__Data section__.

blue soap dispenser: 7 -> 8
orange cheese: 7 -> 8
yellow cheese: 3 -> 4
...
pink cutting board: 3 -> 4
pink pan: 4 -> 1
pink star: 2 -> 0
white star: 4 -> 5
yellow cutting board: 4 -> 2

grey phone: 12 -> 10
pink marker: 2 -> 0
...
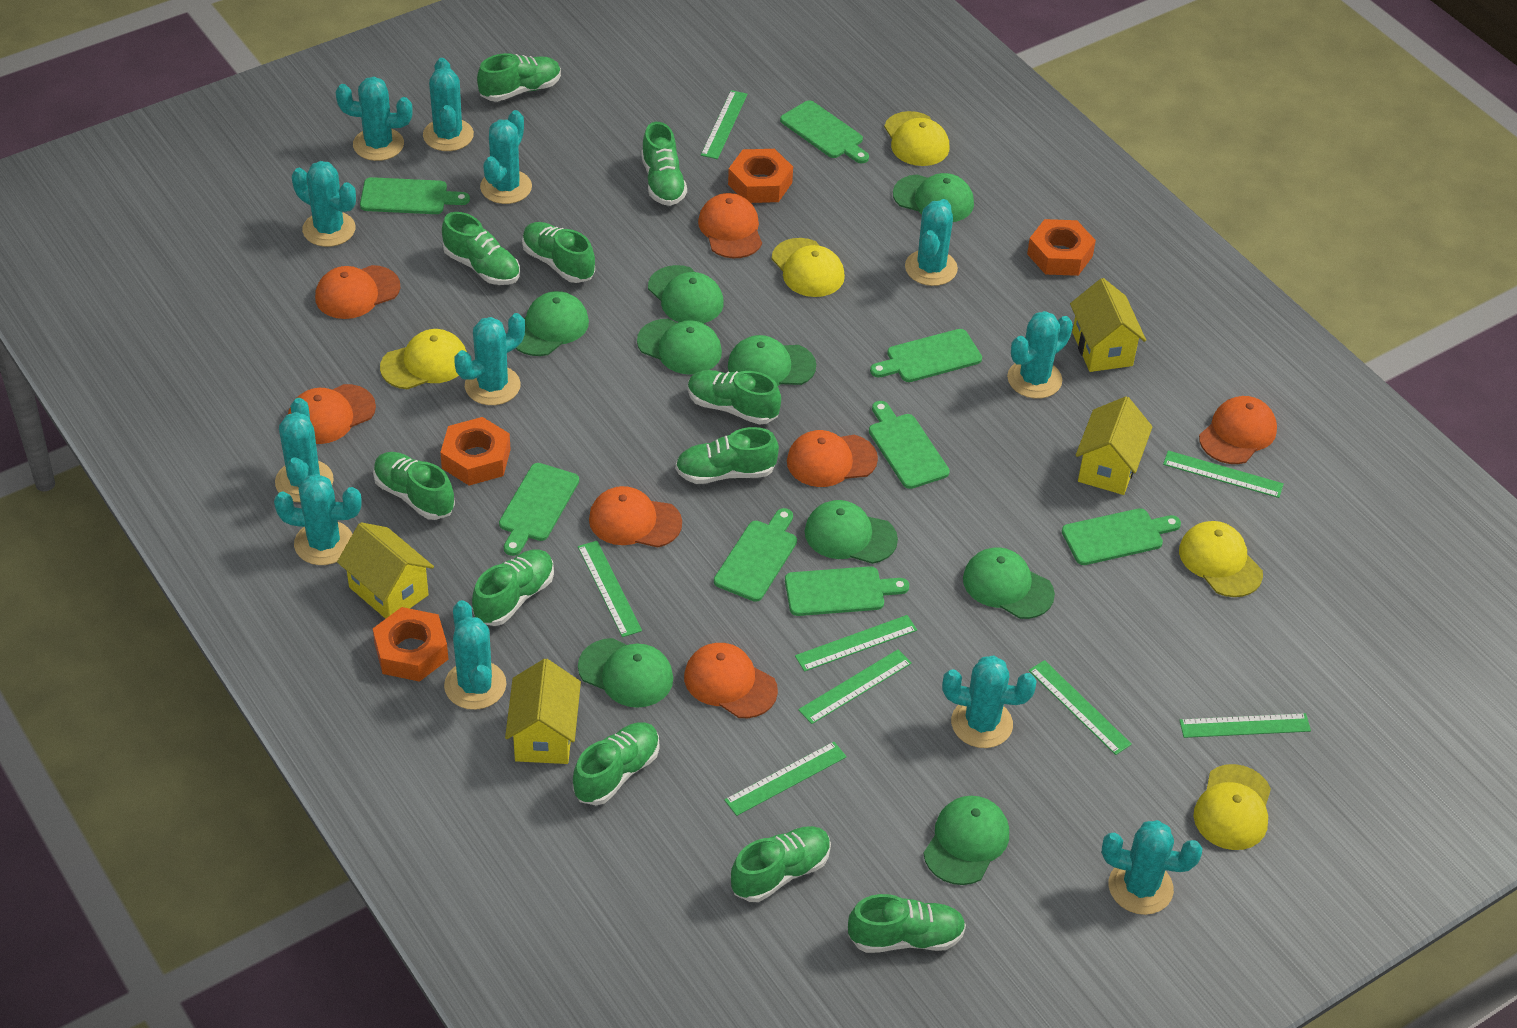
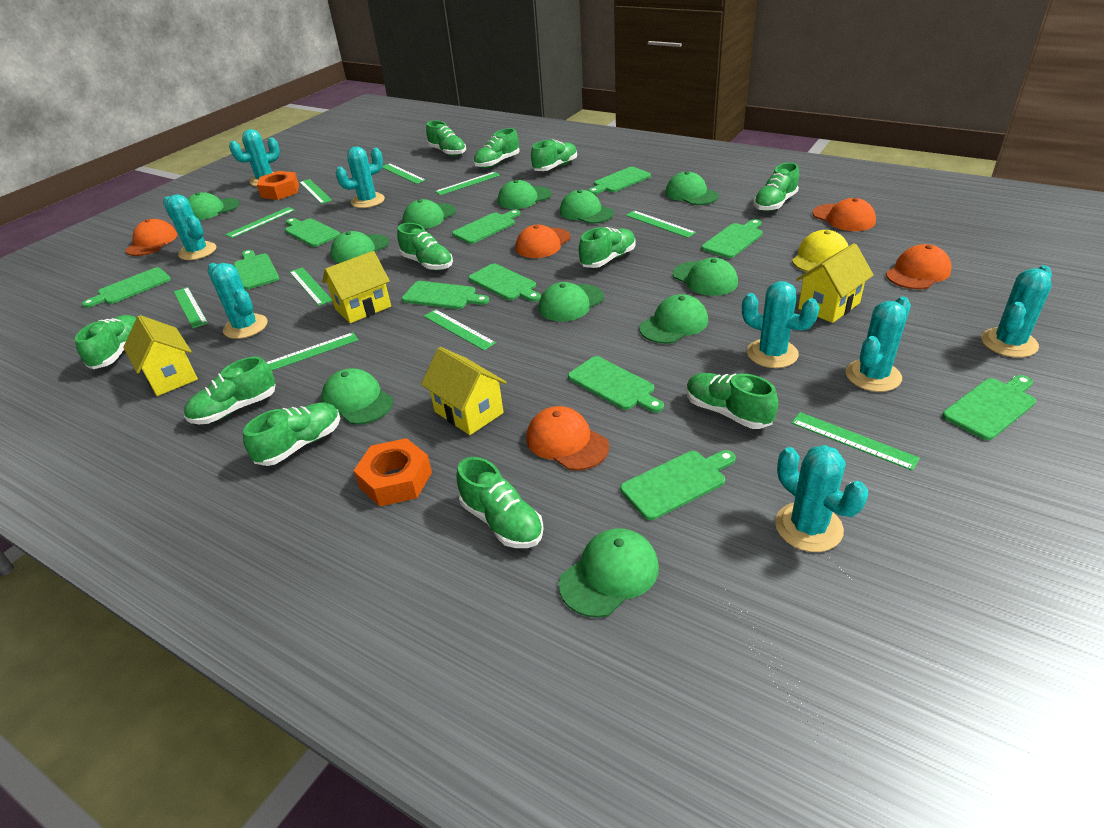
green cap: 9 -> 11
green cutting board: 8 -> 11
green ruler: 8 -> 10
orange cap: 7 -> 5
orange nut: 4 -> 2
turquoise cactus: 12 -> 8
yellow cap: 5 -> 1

__What to work on__.
Set down, unchanged, only those lines above that fall between the line with "green cutting board: 8 -> 11" and the line with "yellow cap: 5 -> 1", the two end lines included.

__Answer to this task__.
green cutting board: 8 -> 11
green ruler: 8 -> 10
orange cap: 7 -> 5
orange nut: 4 -> 2
turquoise cactus: 12 -> 8
yellow cap: 5 -> 1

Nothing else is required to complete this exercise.